▸ **Records shown**:
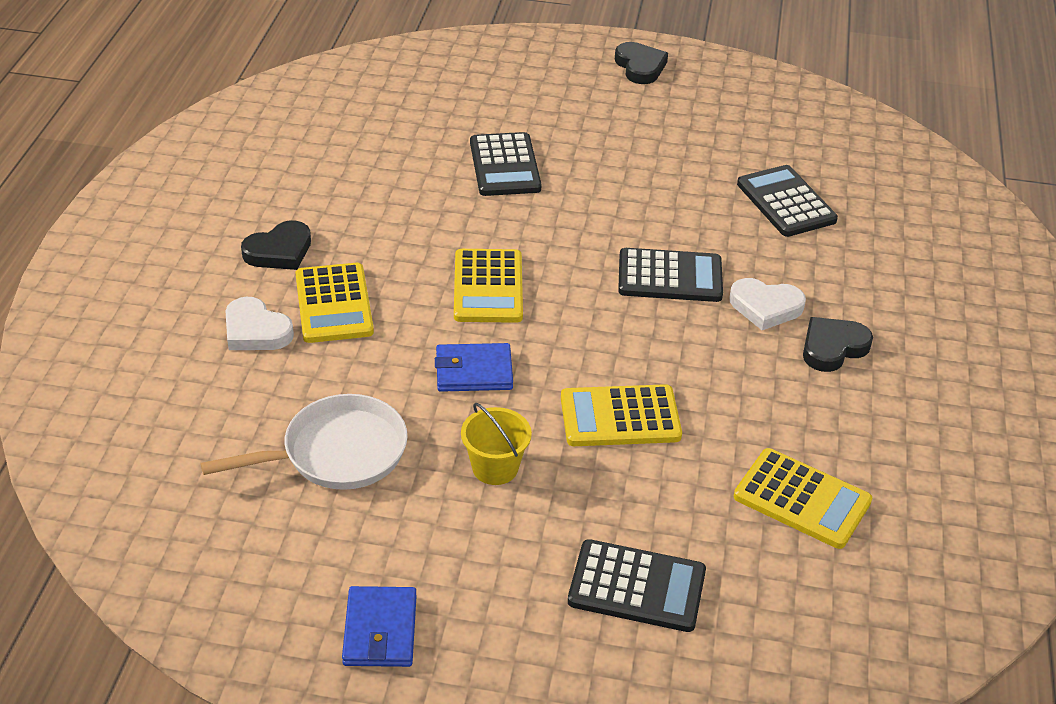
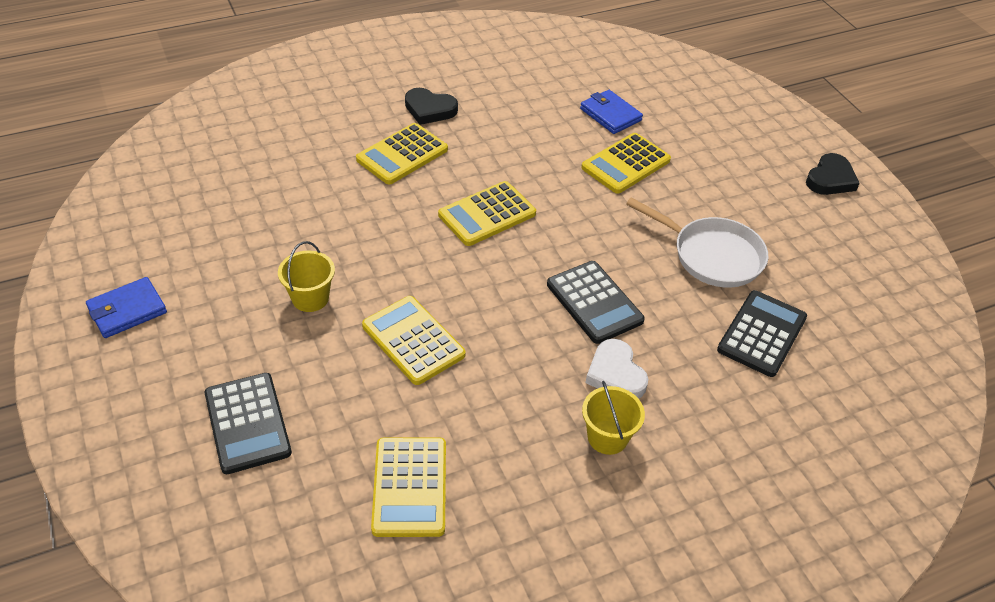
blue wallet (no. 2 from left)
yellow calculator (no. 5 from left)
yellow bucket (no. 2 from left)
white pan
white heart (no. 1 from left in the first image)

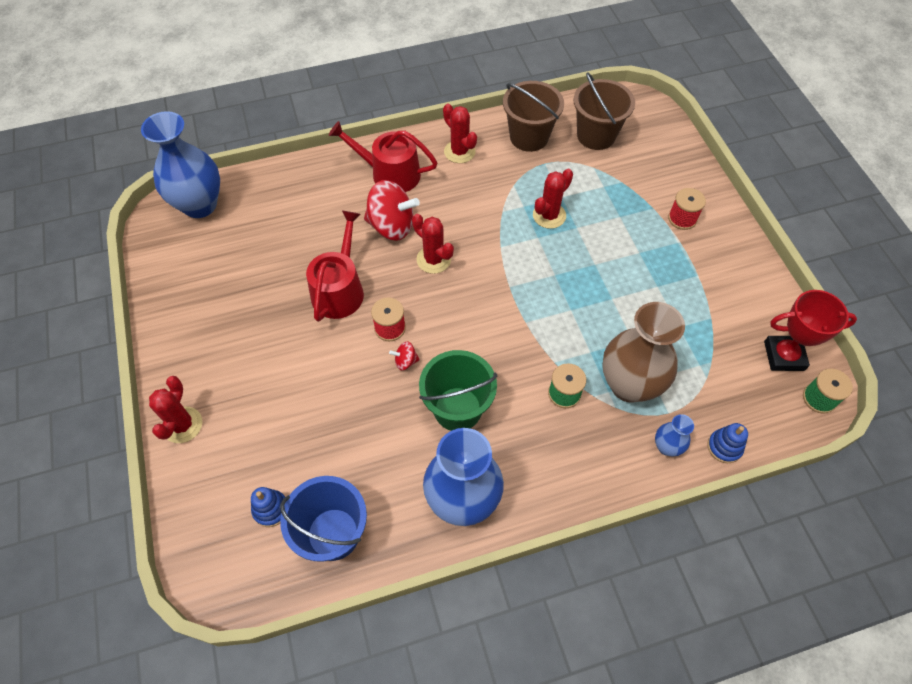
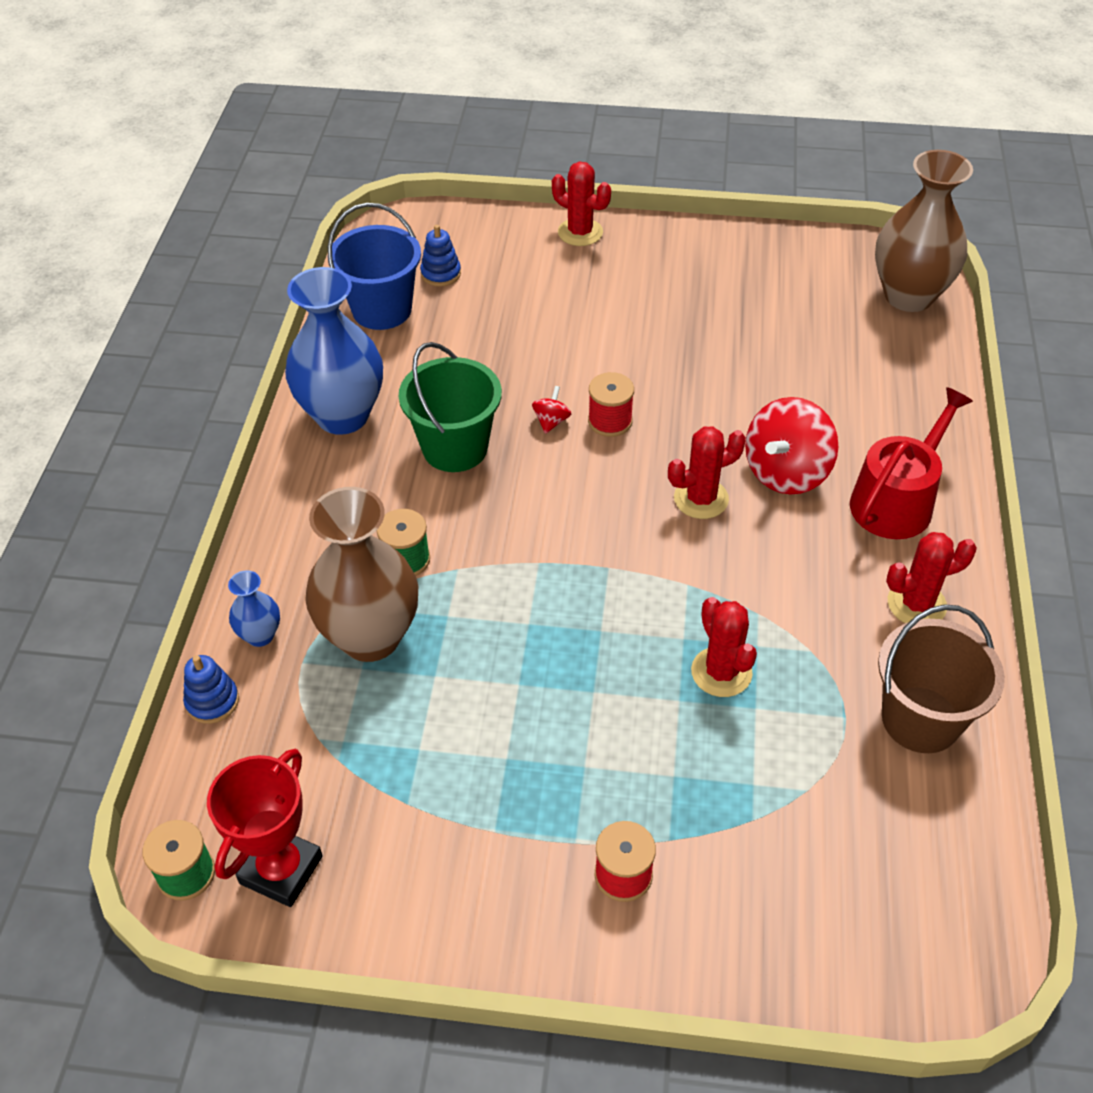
brown vase (no. 2 from left)
red watering can (no. 1 from left in the first image)
brown bucket (no. 2 from left in the first image)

▸ **Problem to work on**: Please output every record above exactly. Leave the pictures out.

▸ **Result for this task**:
blue wallet (no. 2 from left)
yellow calculator (no. 5 from left)
yellow bucket (no. 2 from left)
white pan
white heart (no. 1 from left in the first image)

brown vase (no. 2 from left)
red watering can (no. 1 from left in the first image)
brown bucket (no. 2 from left in the first image)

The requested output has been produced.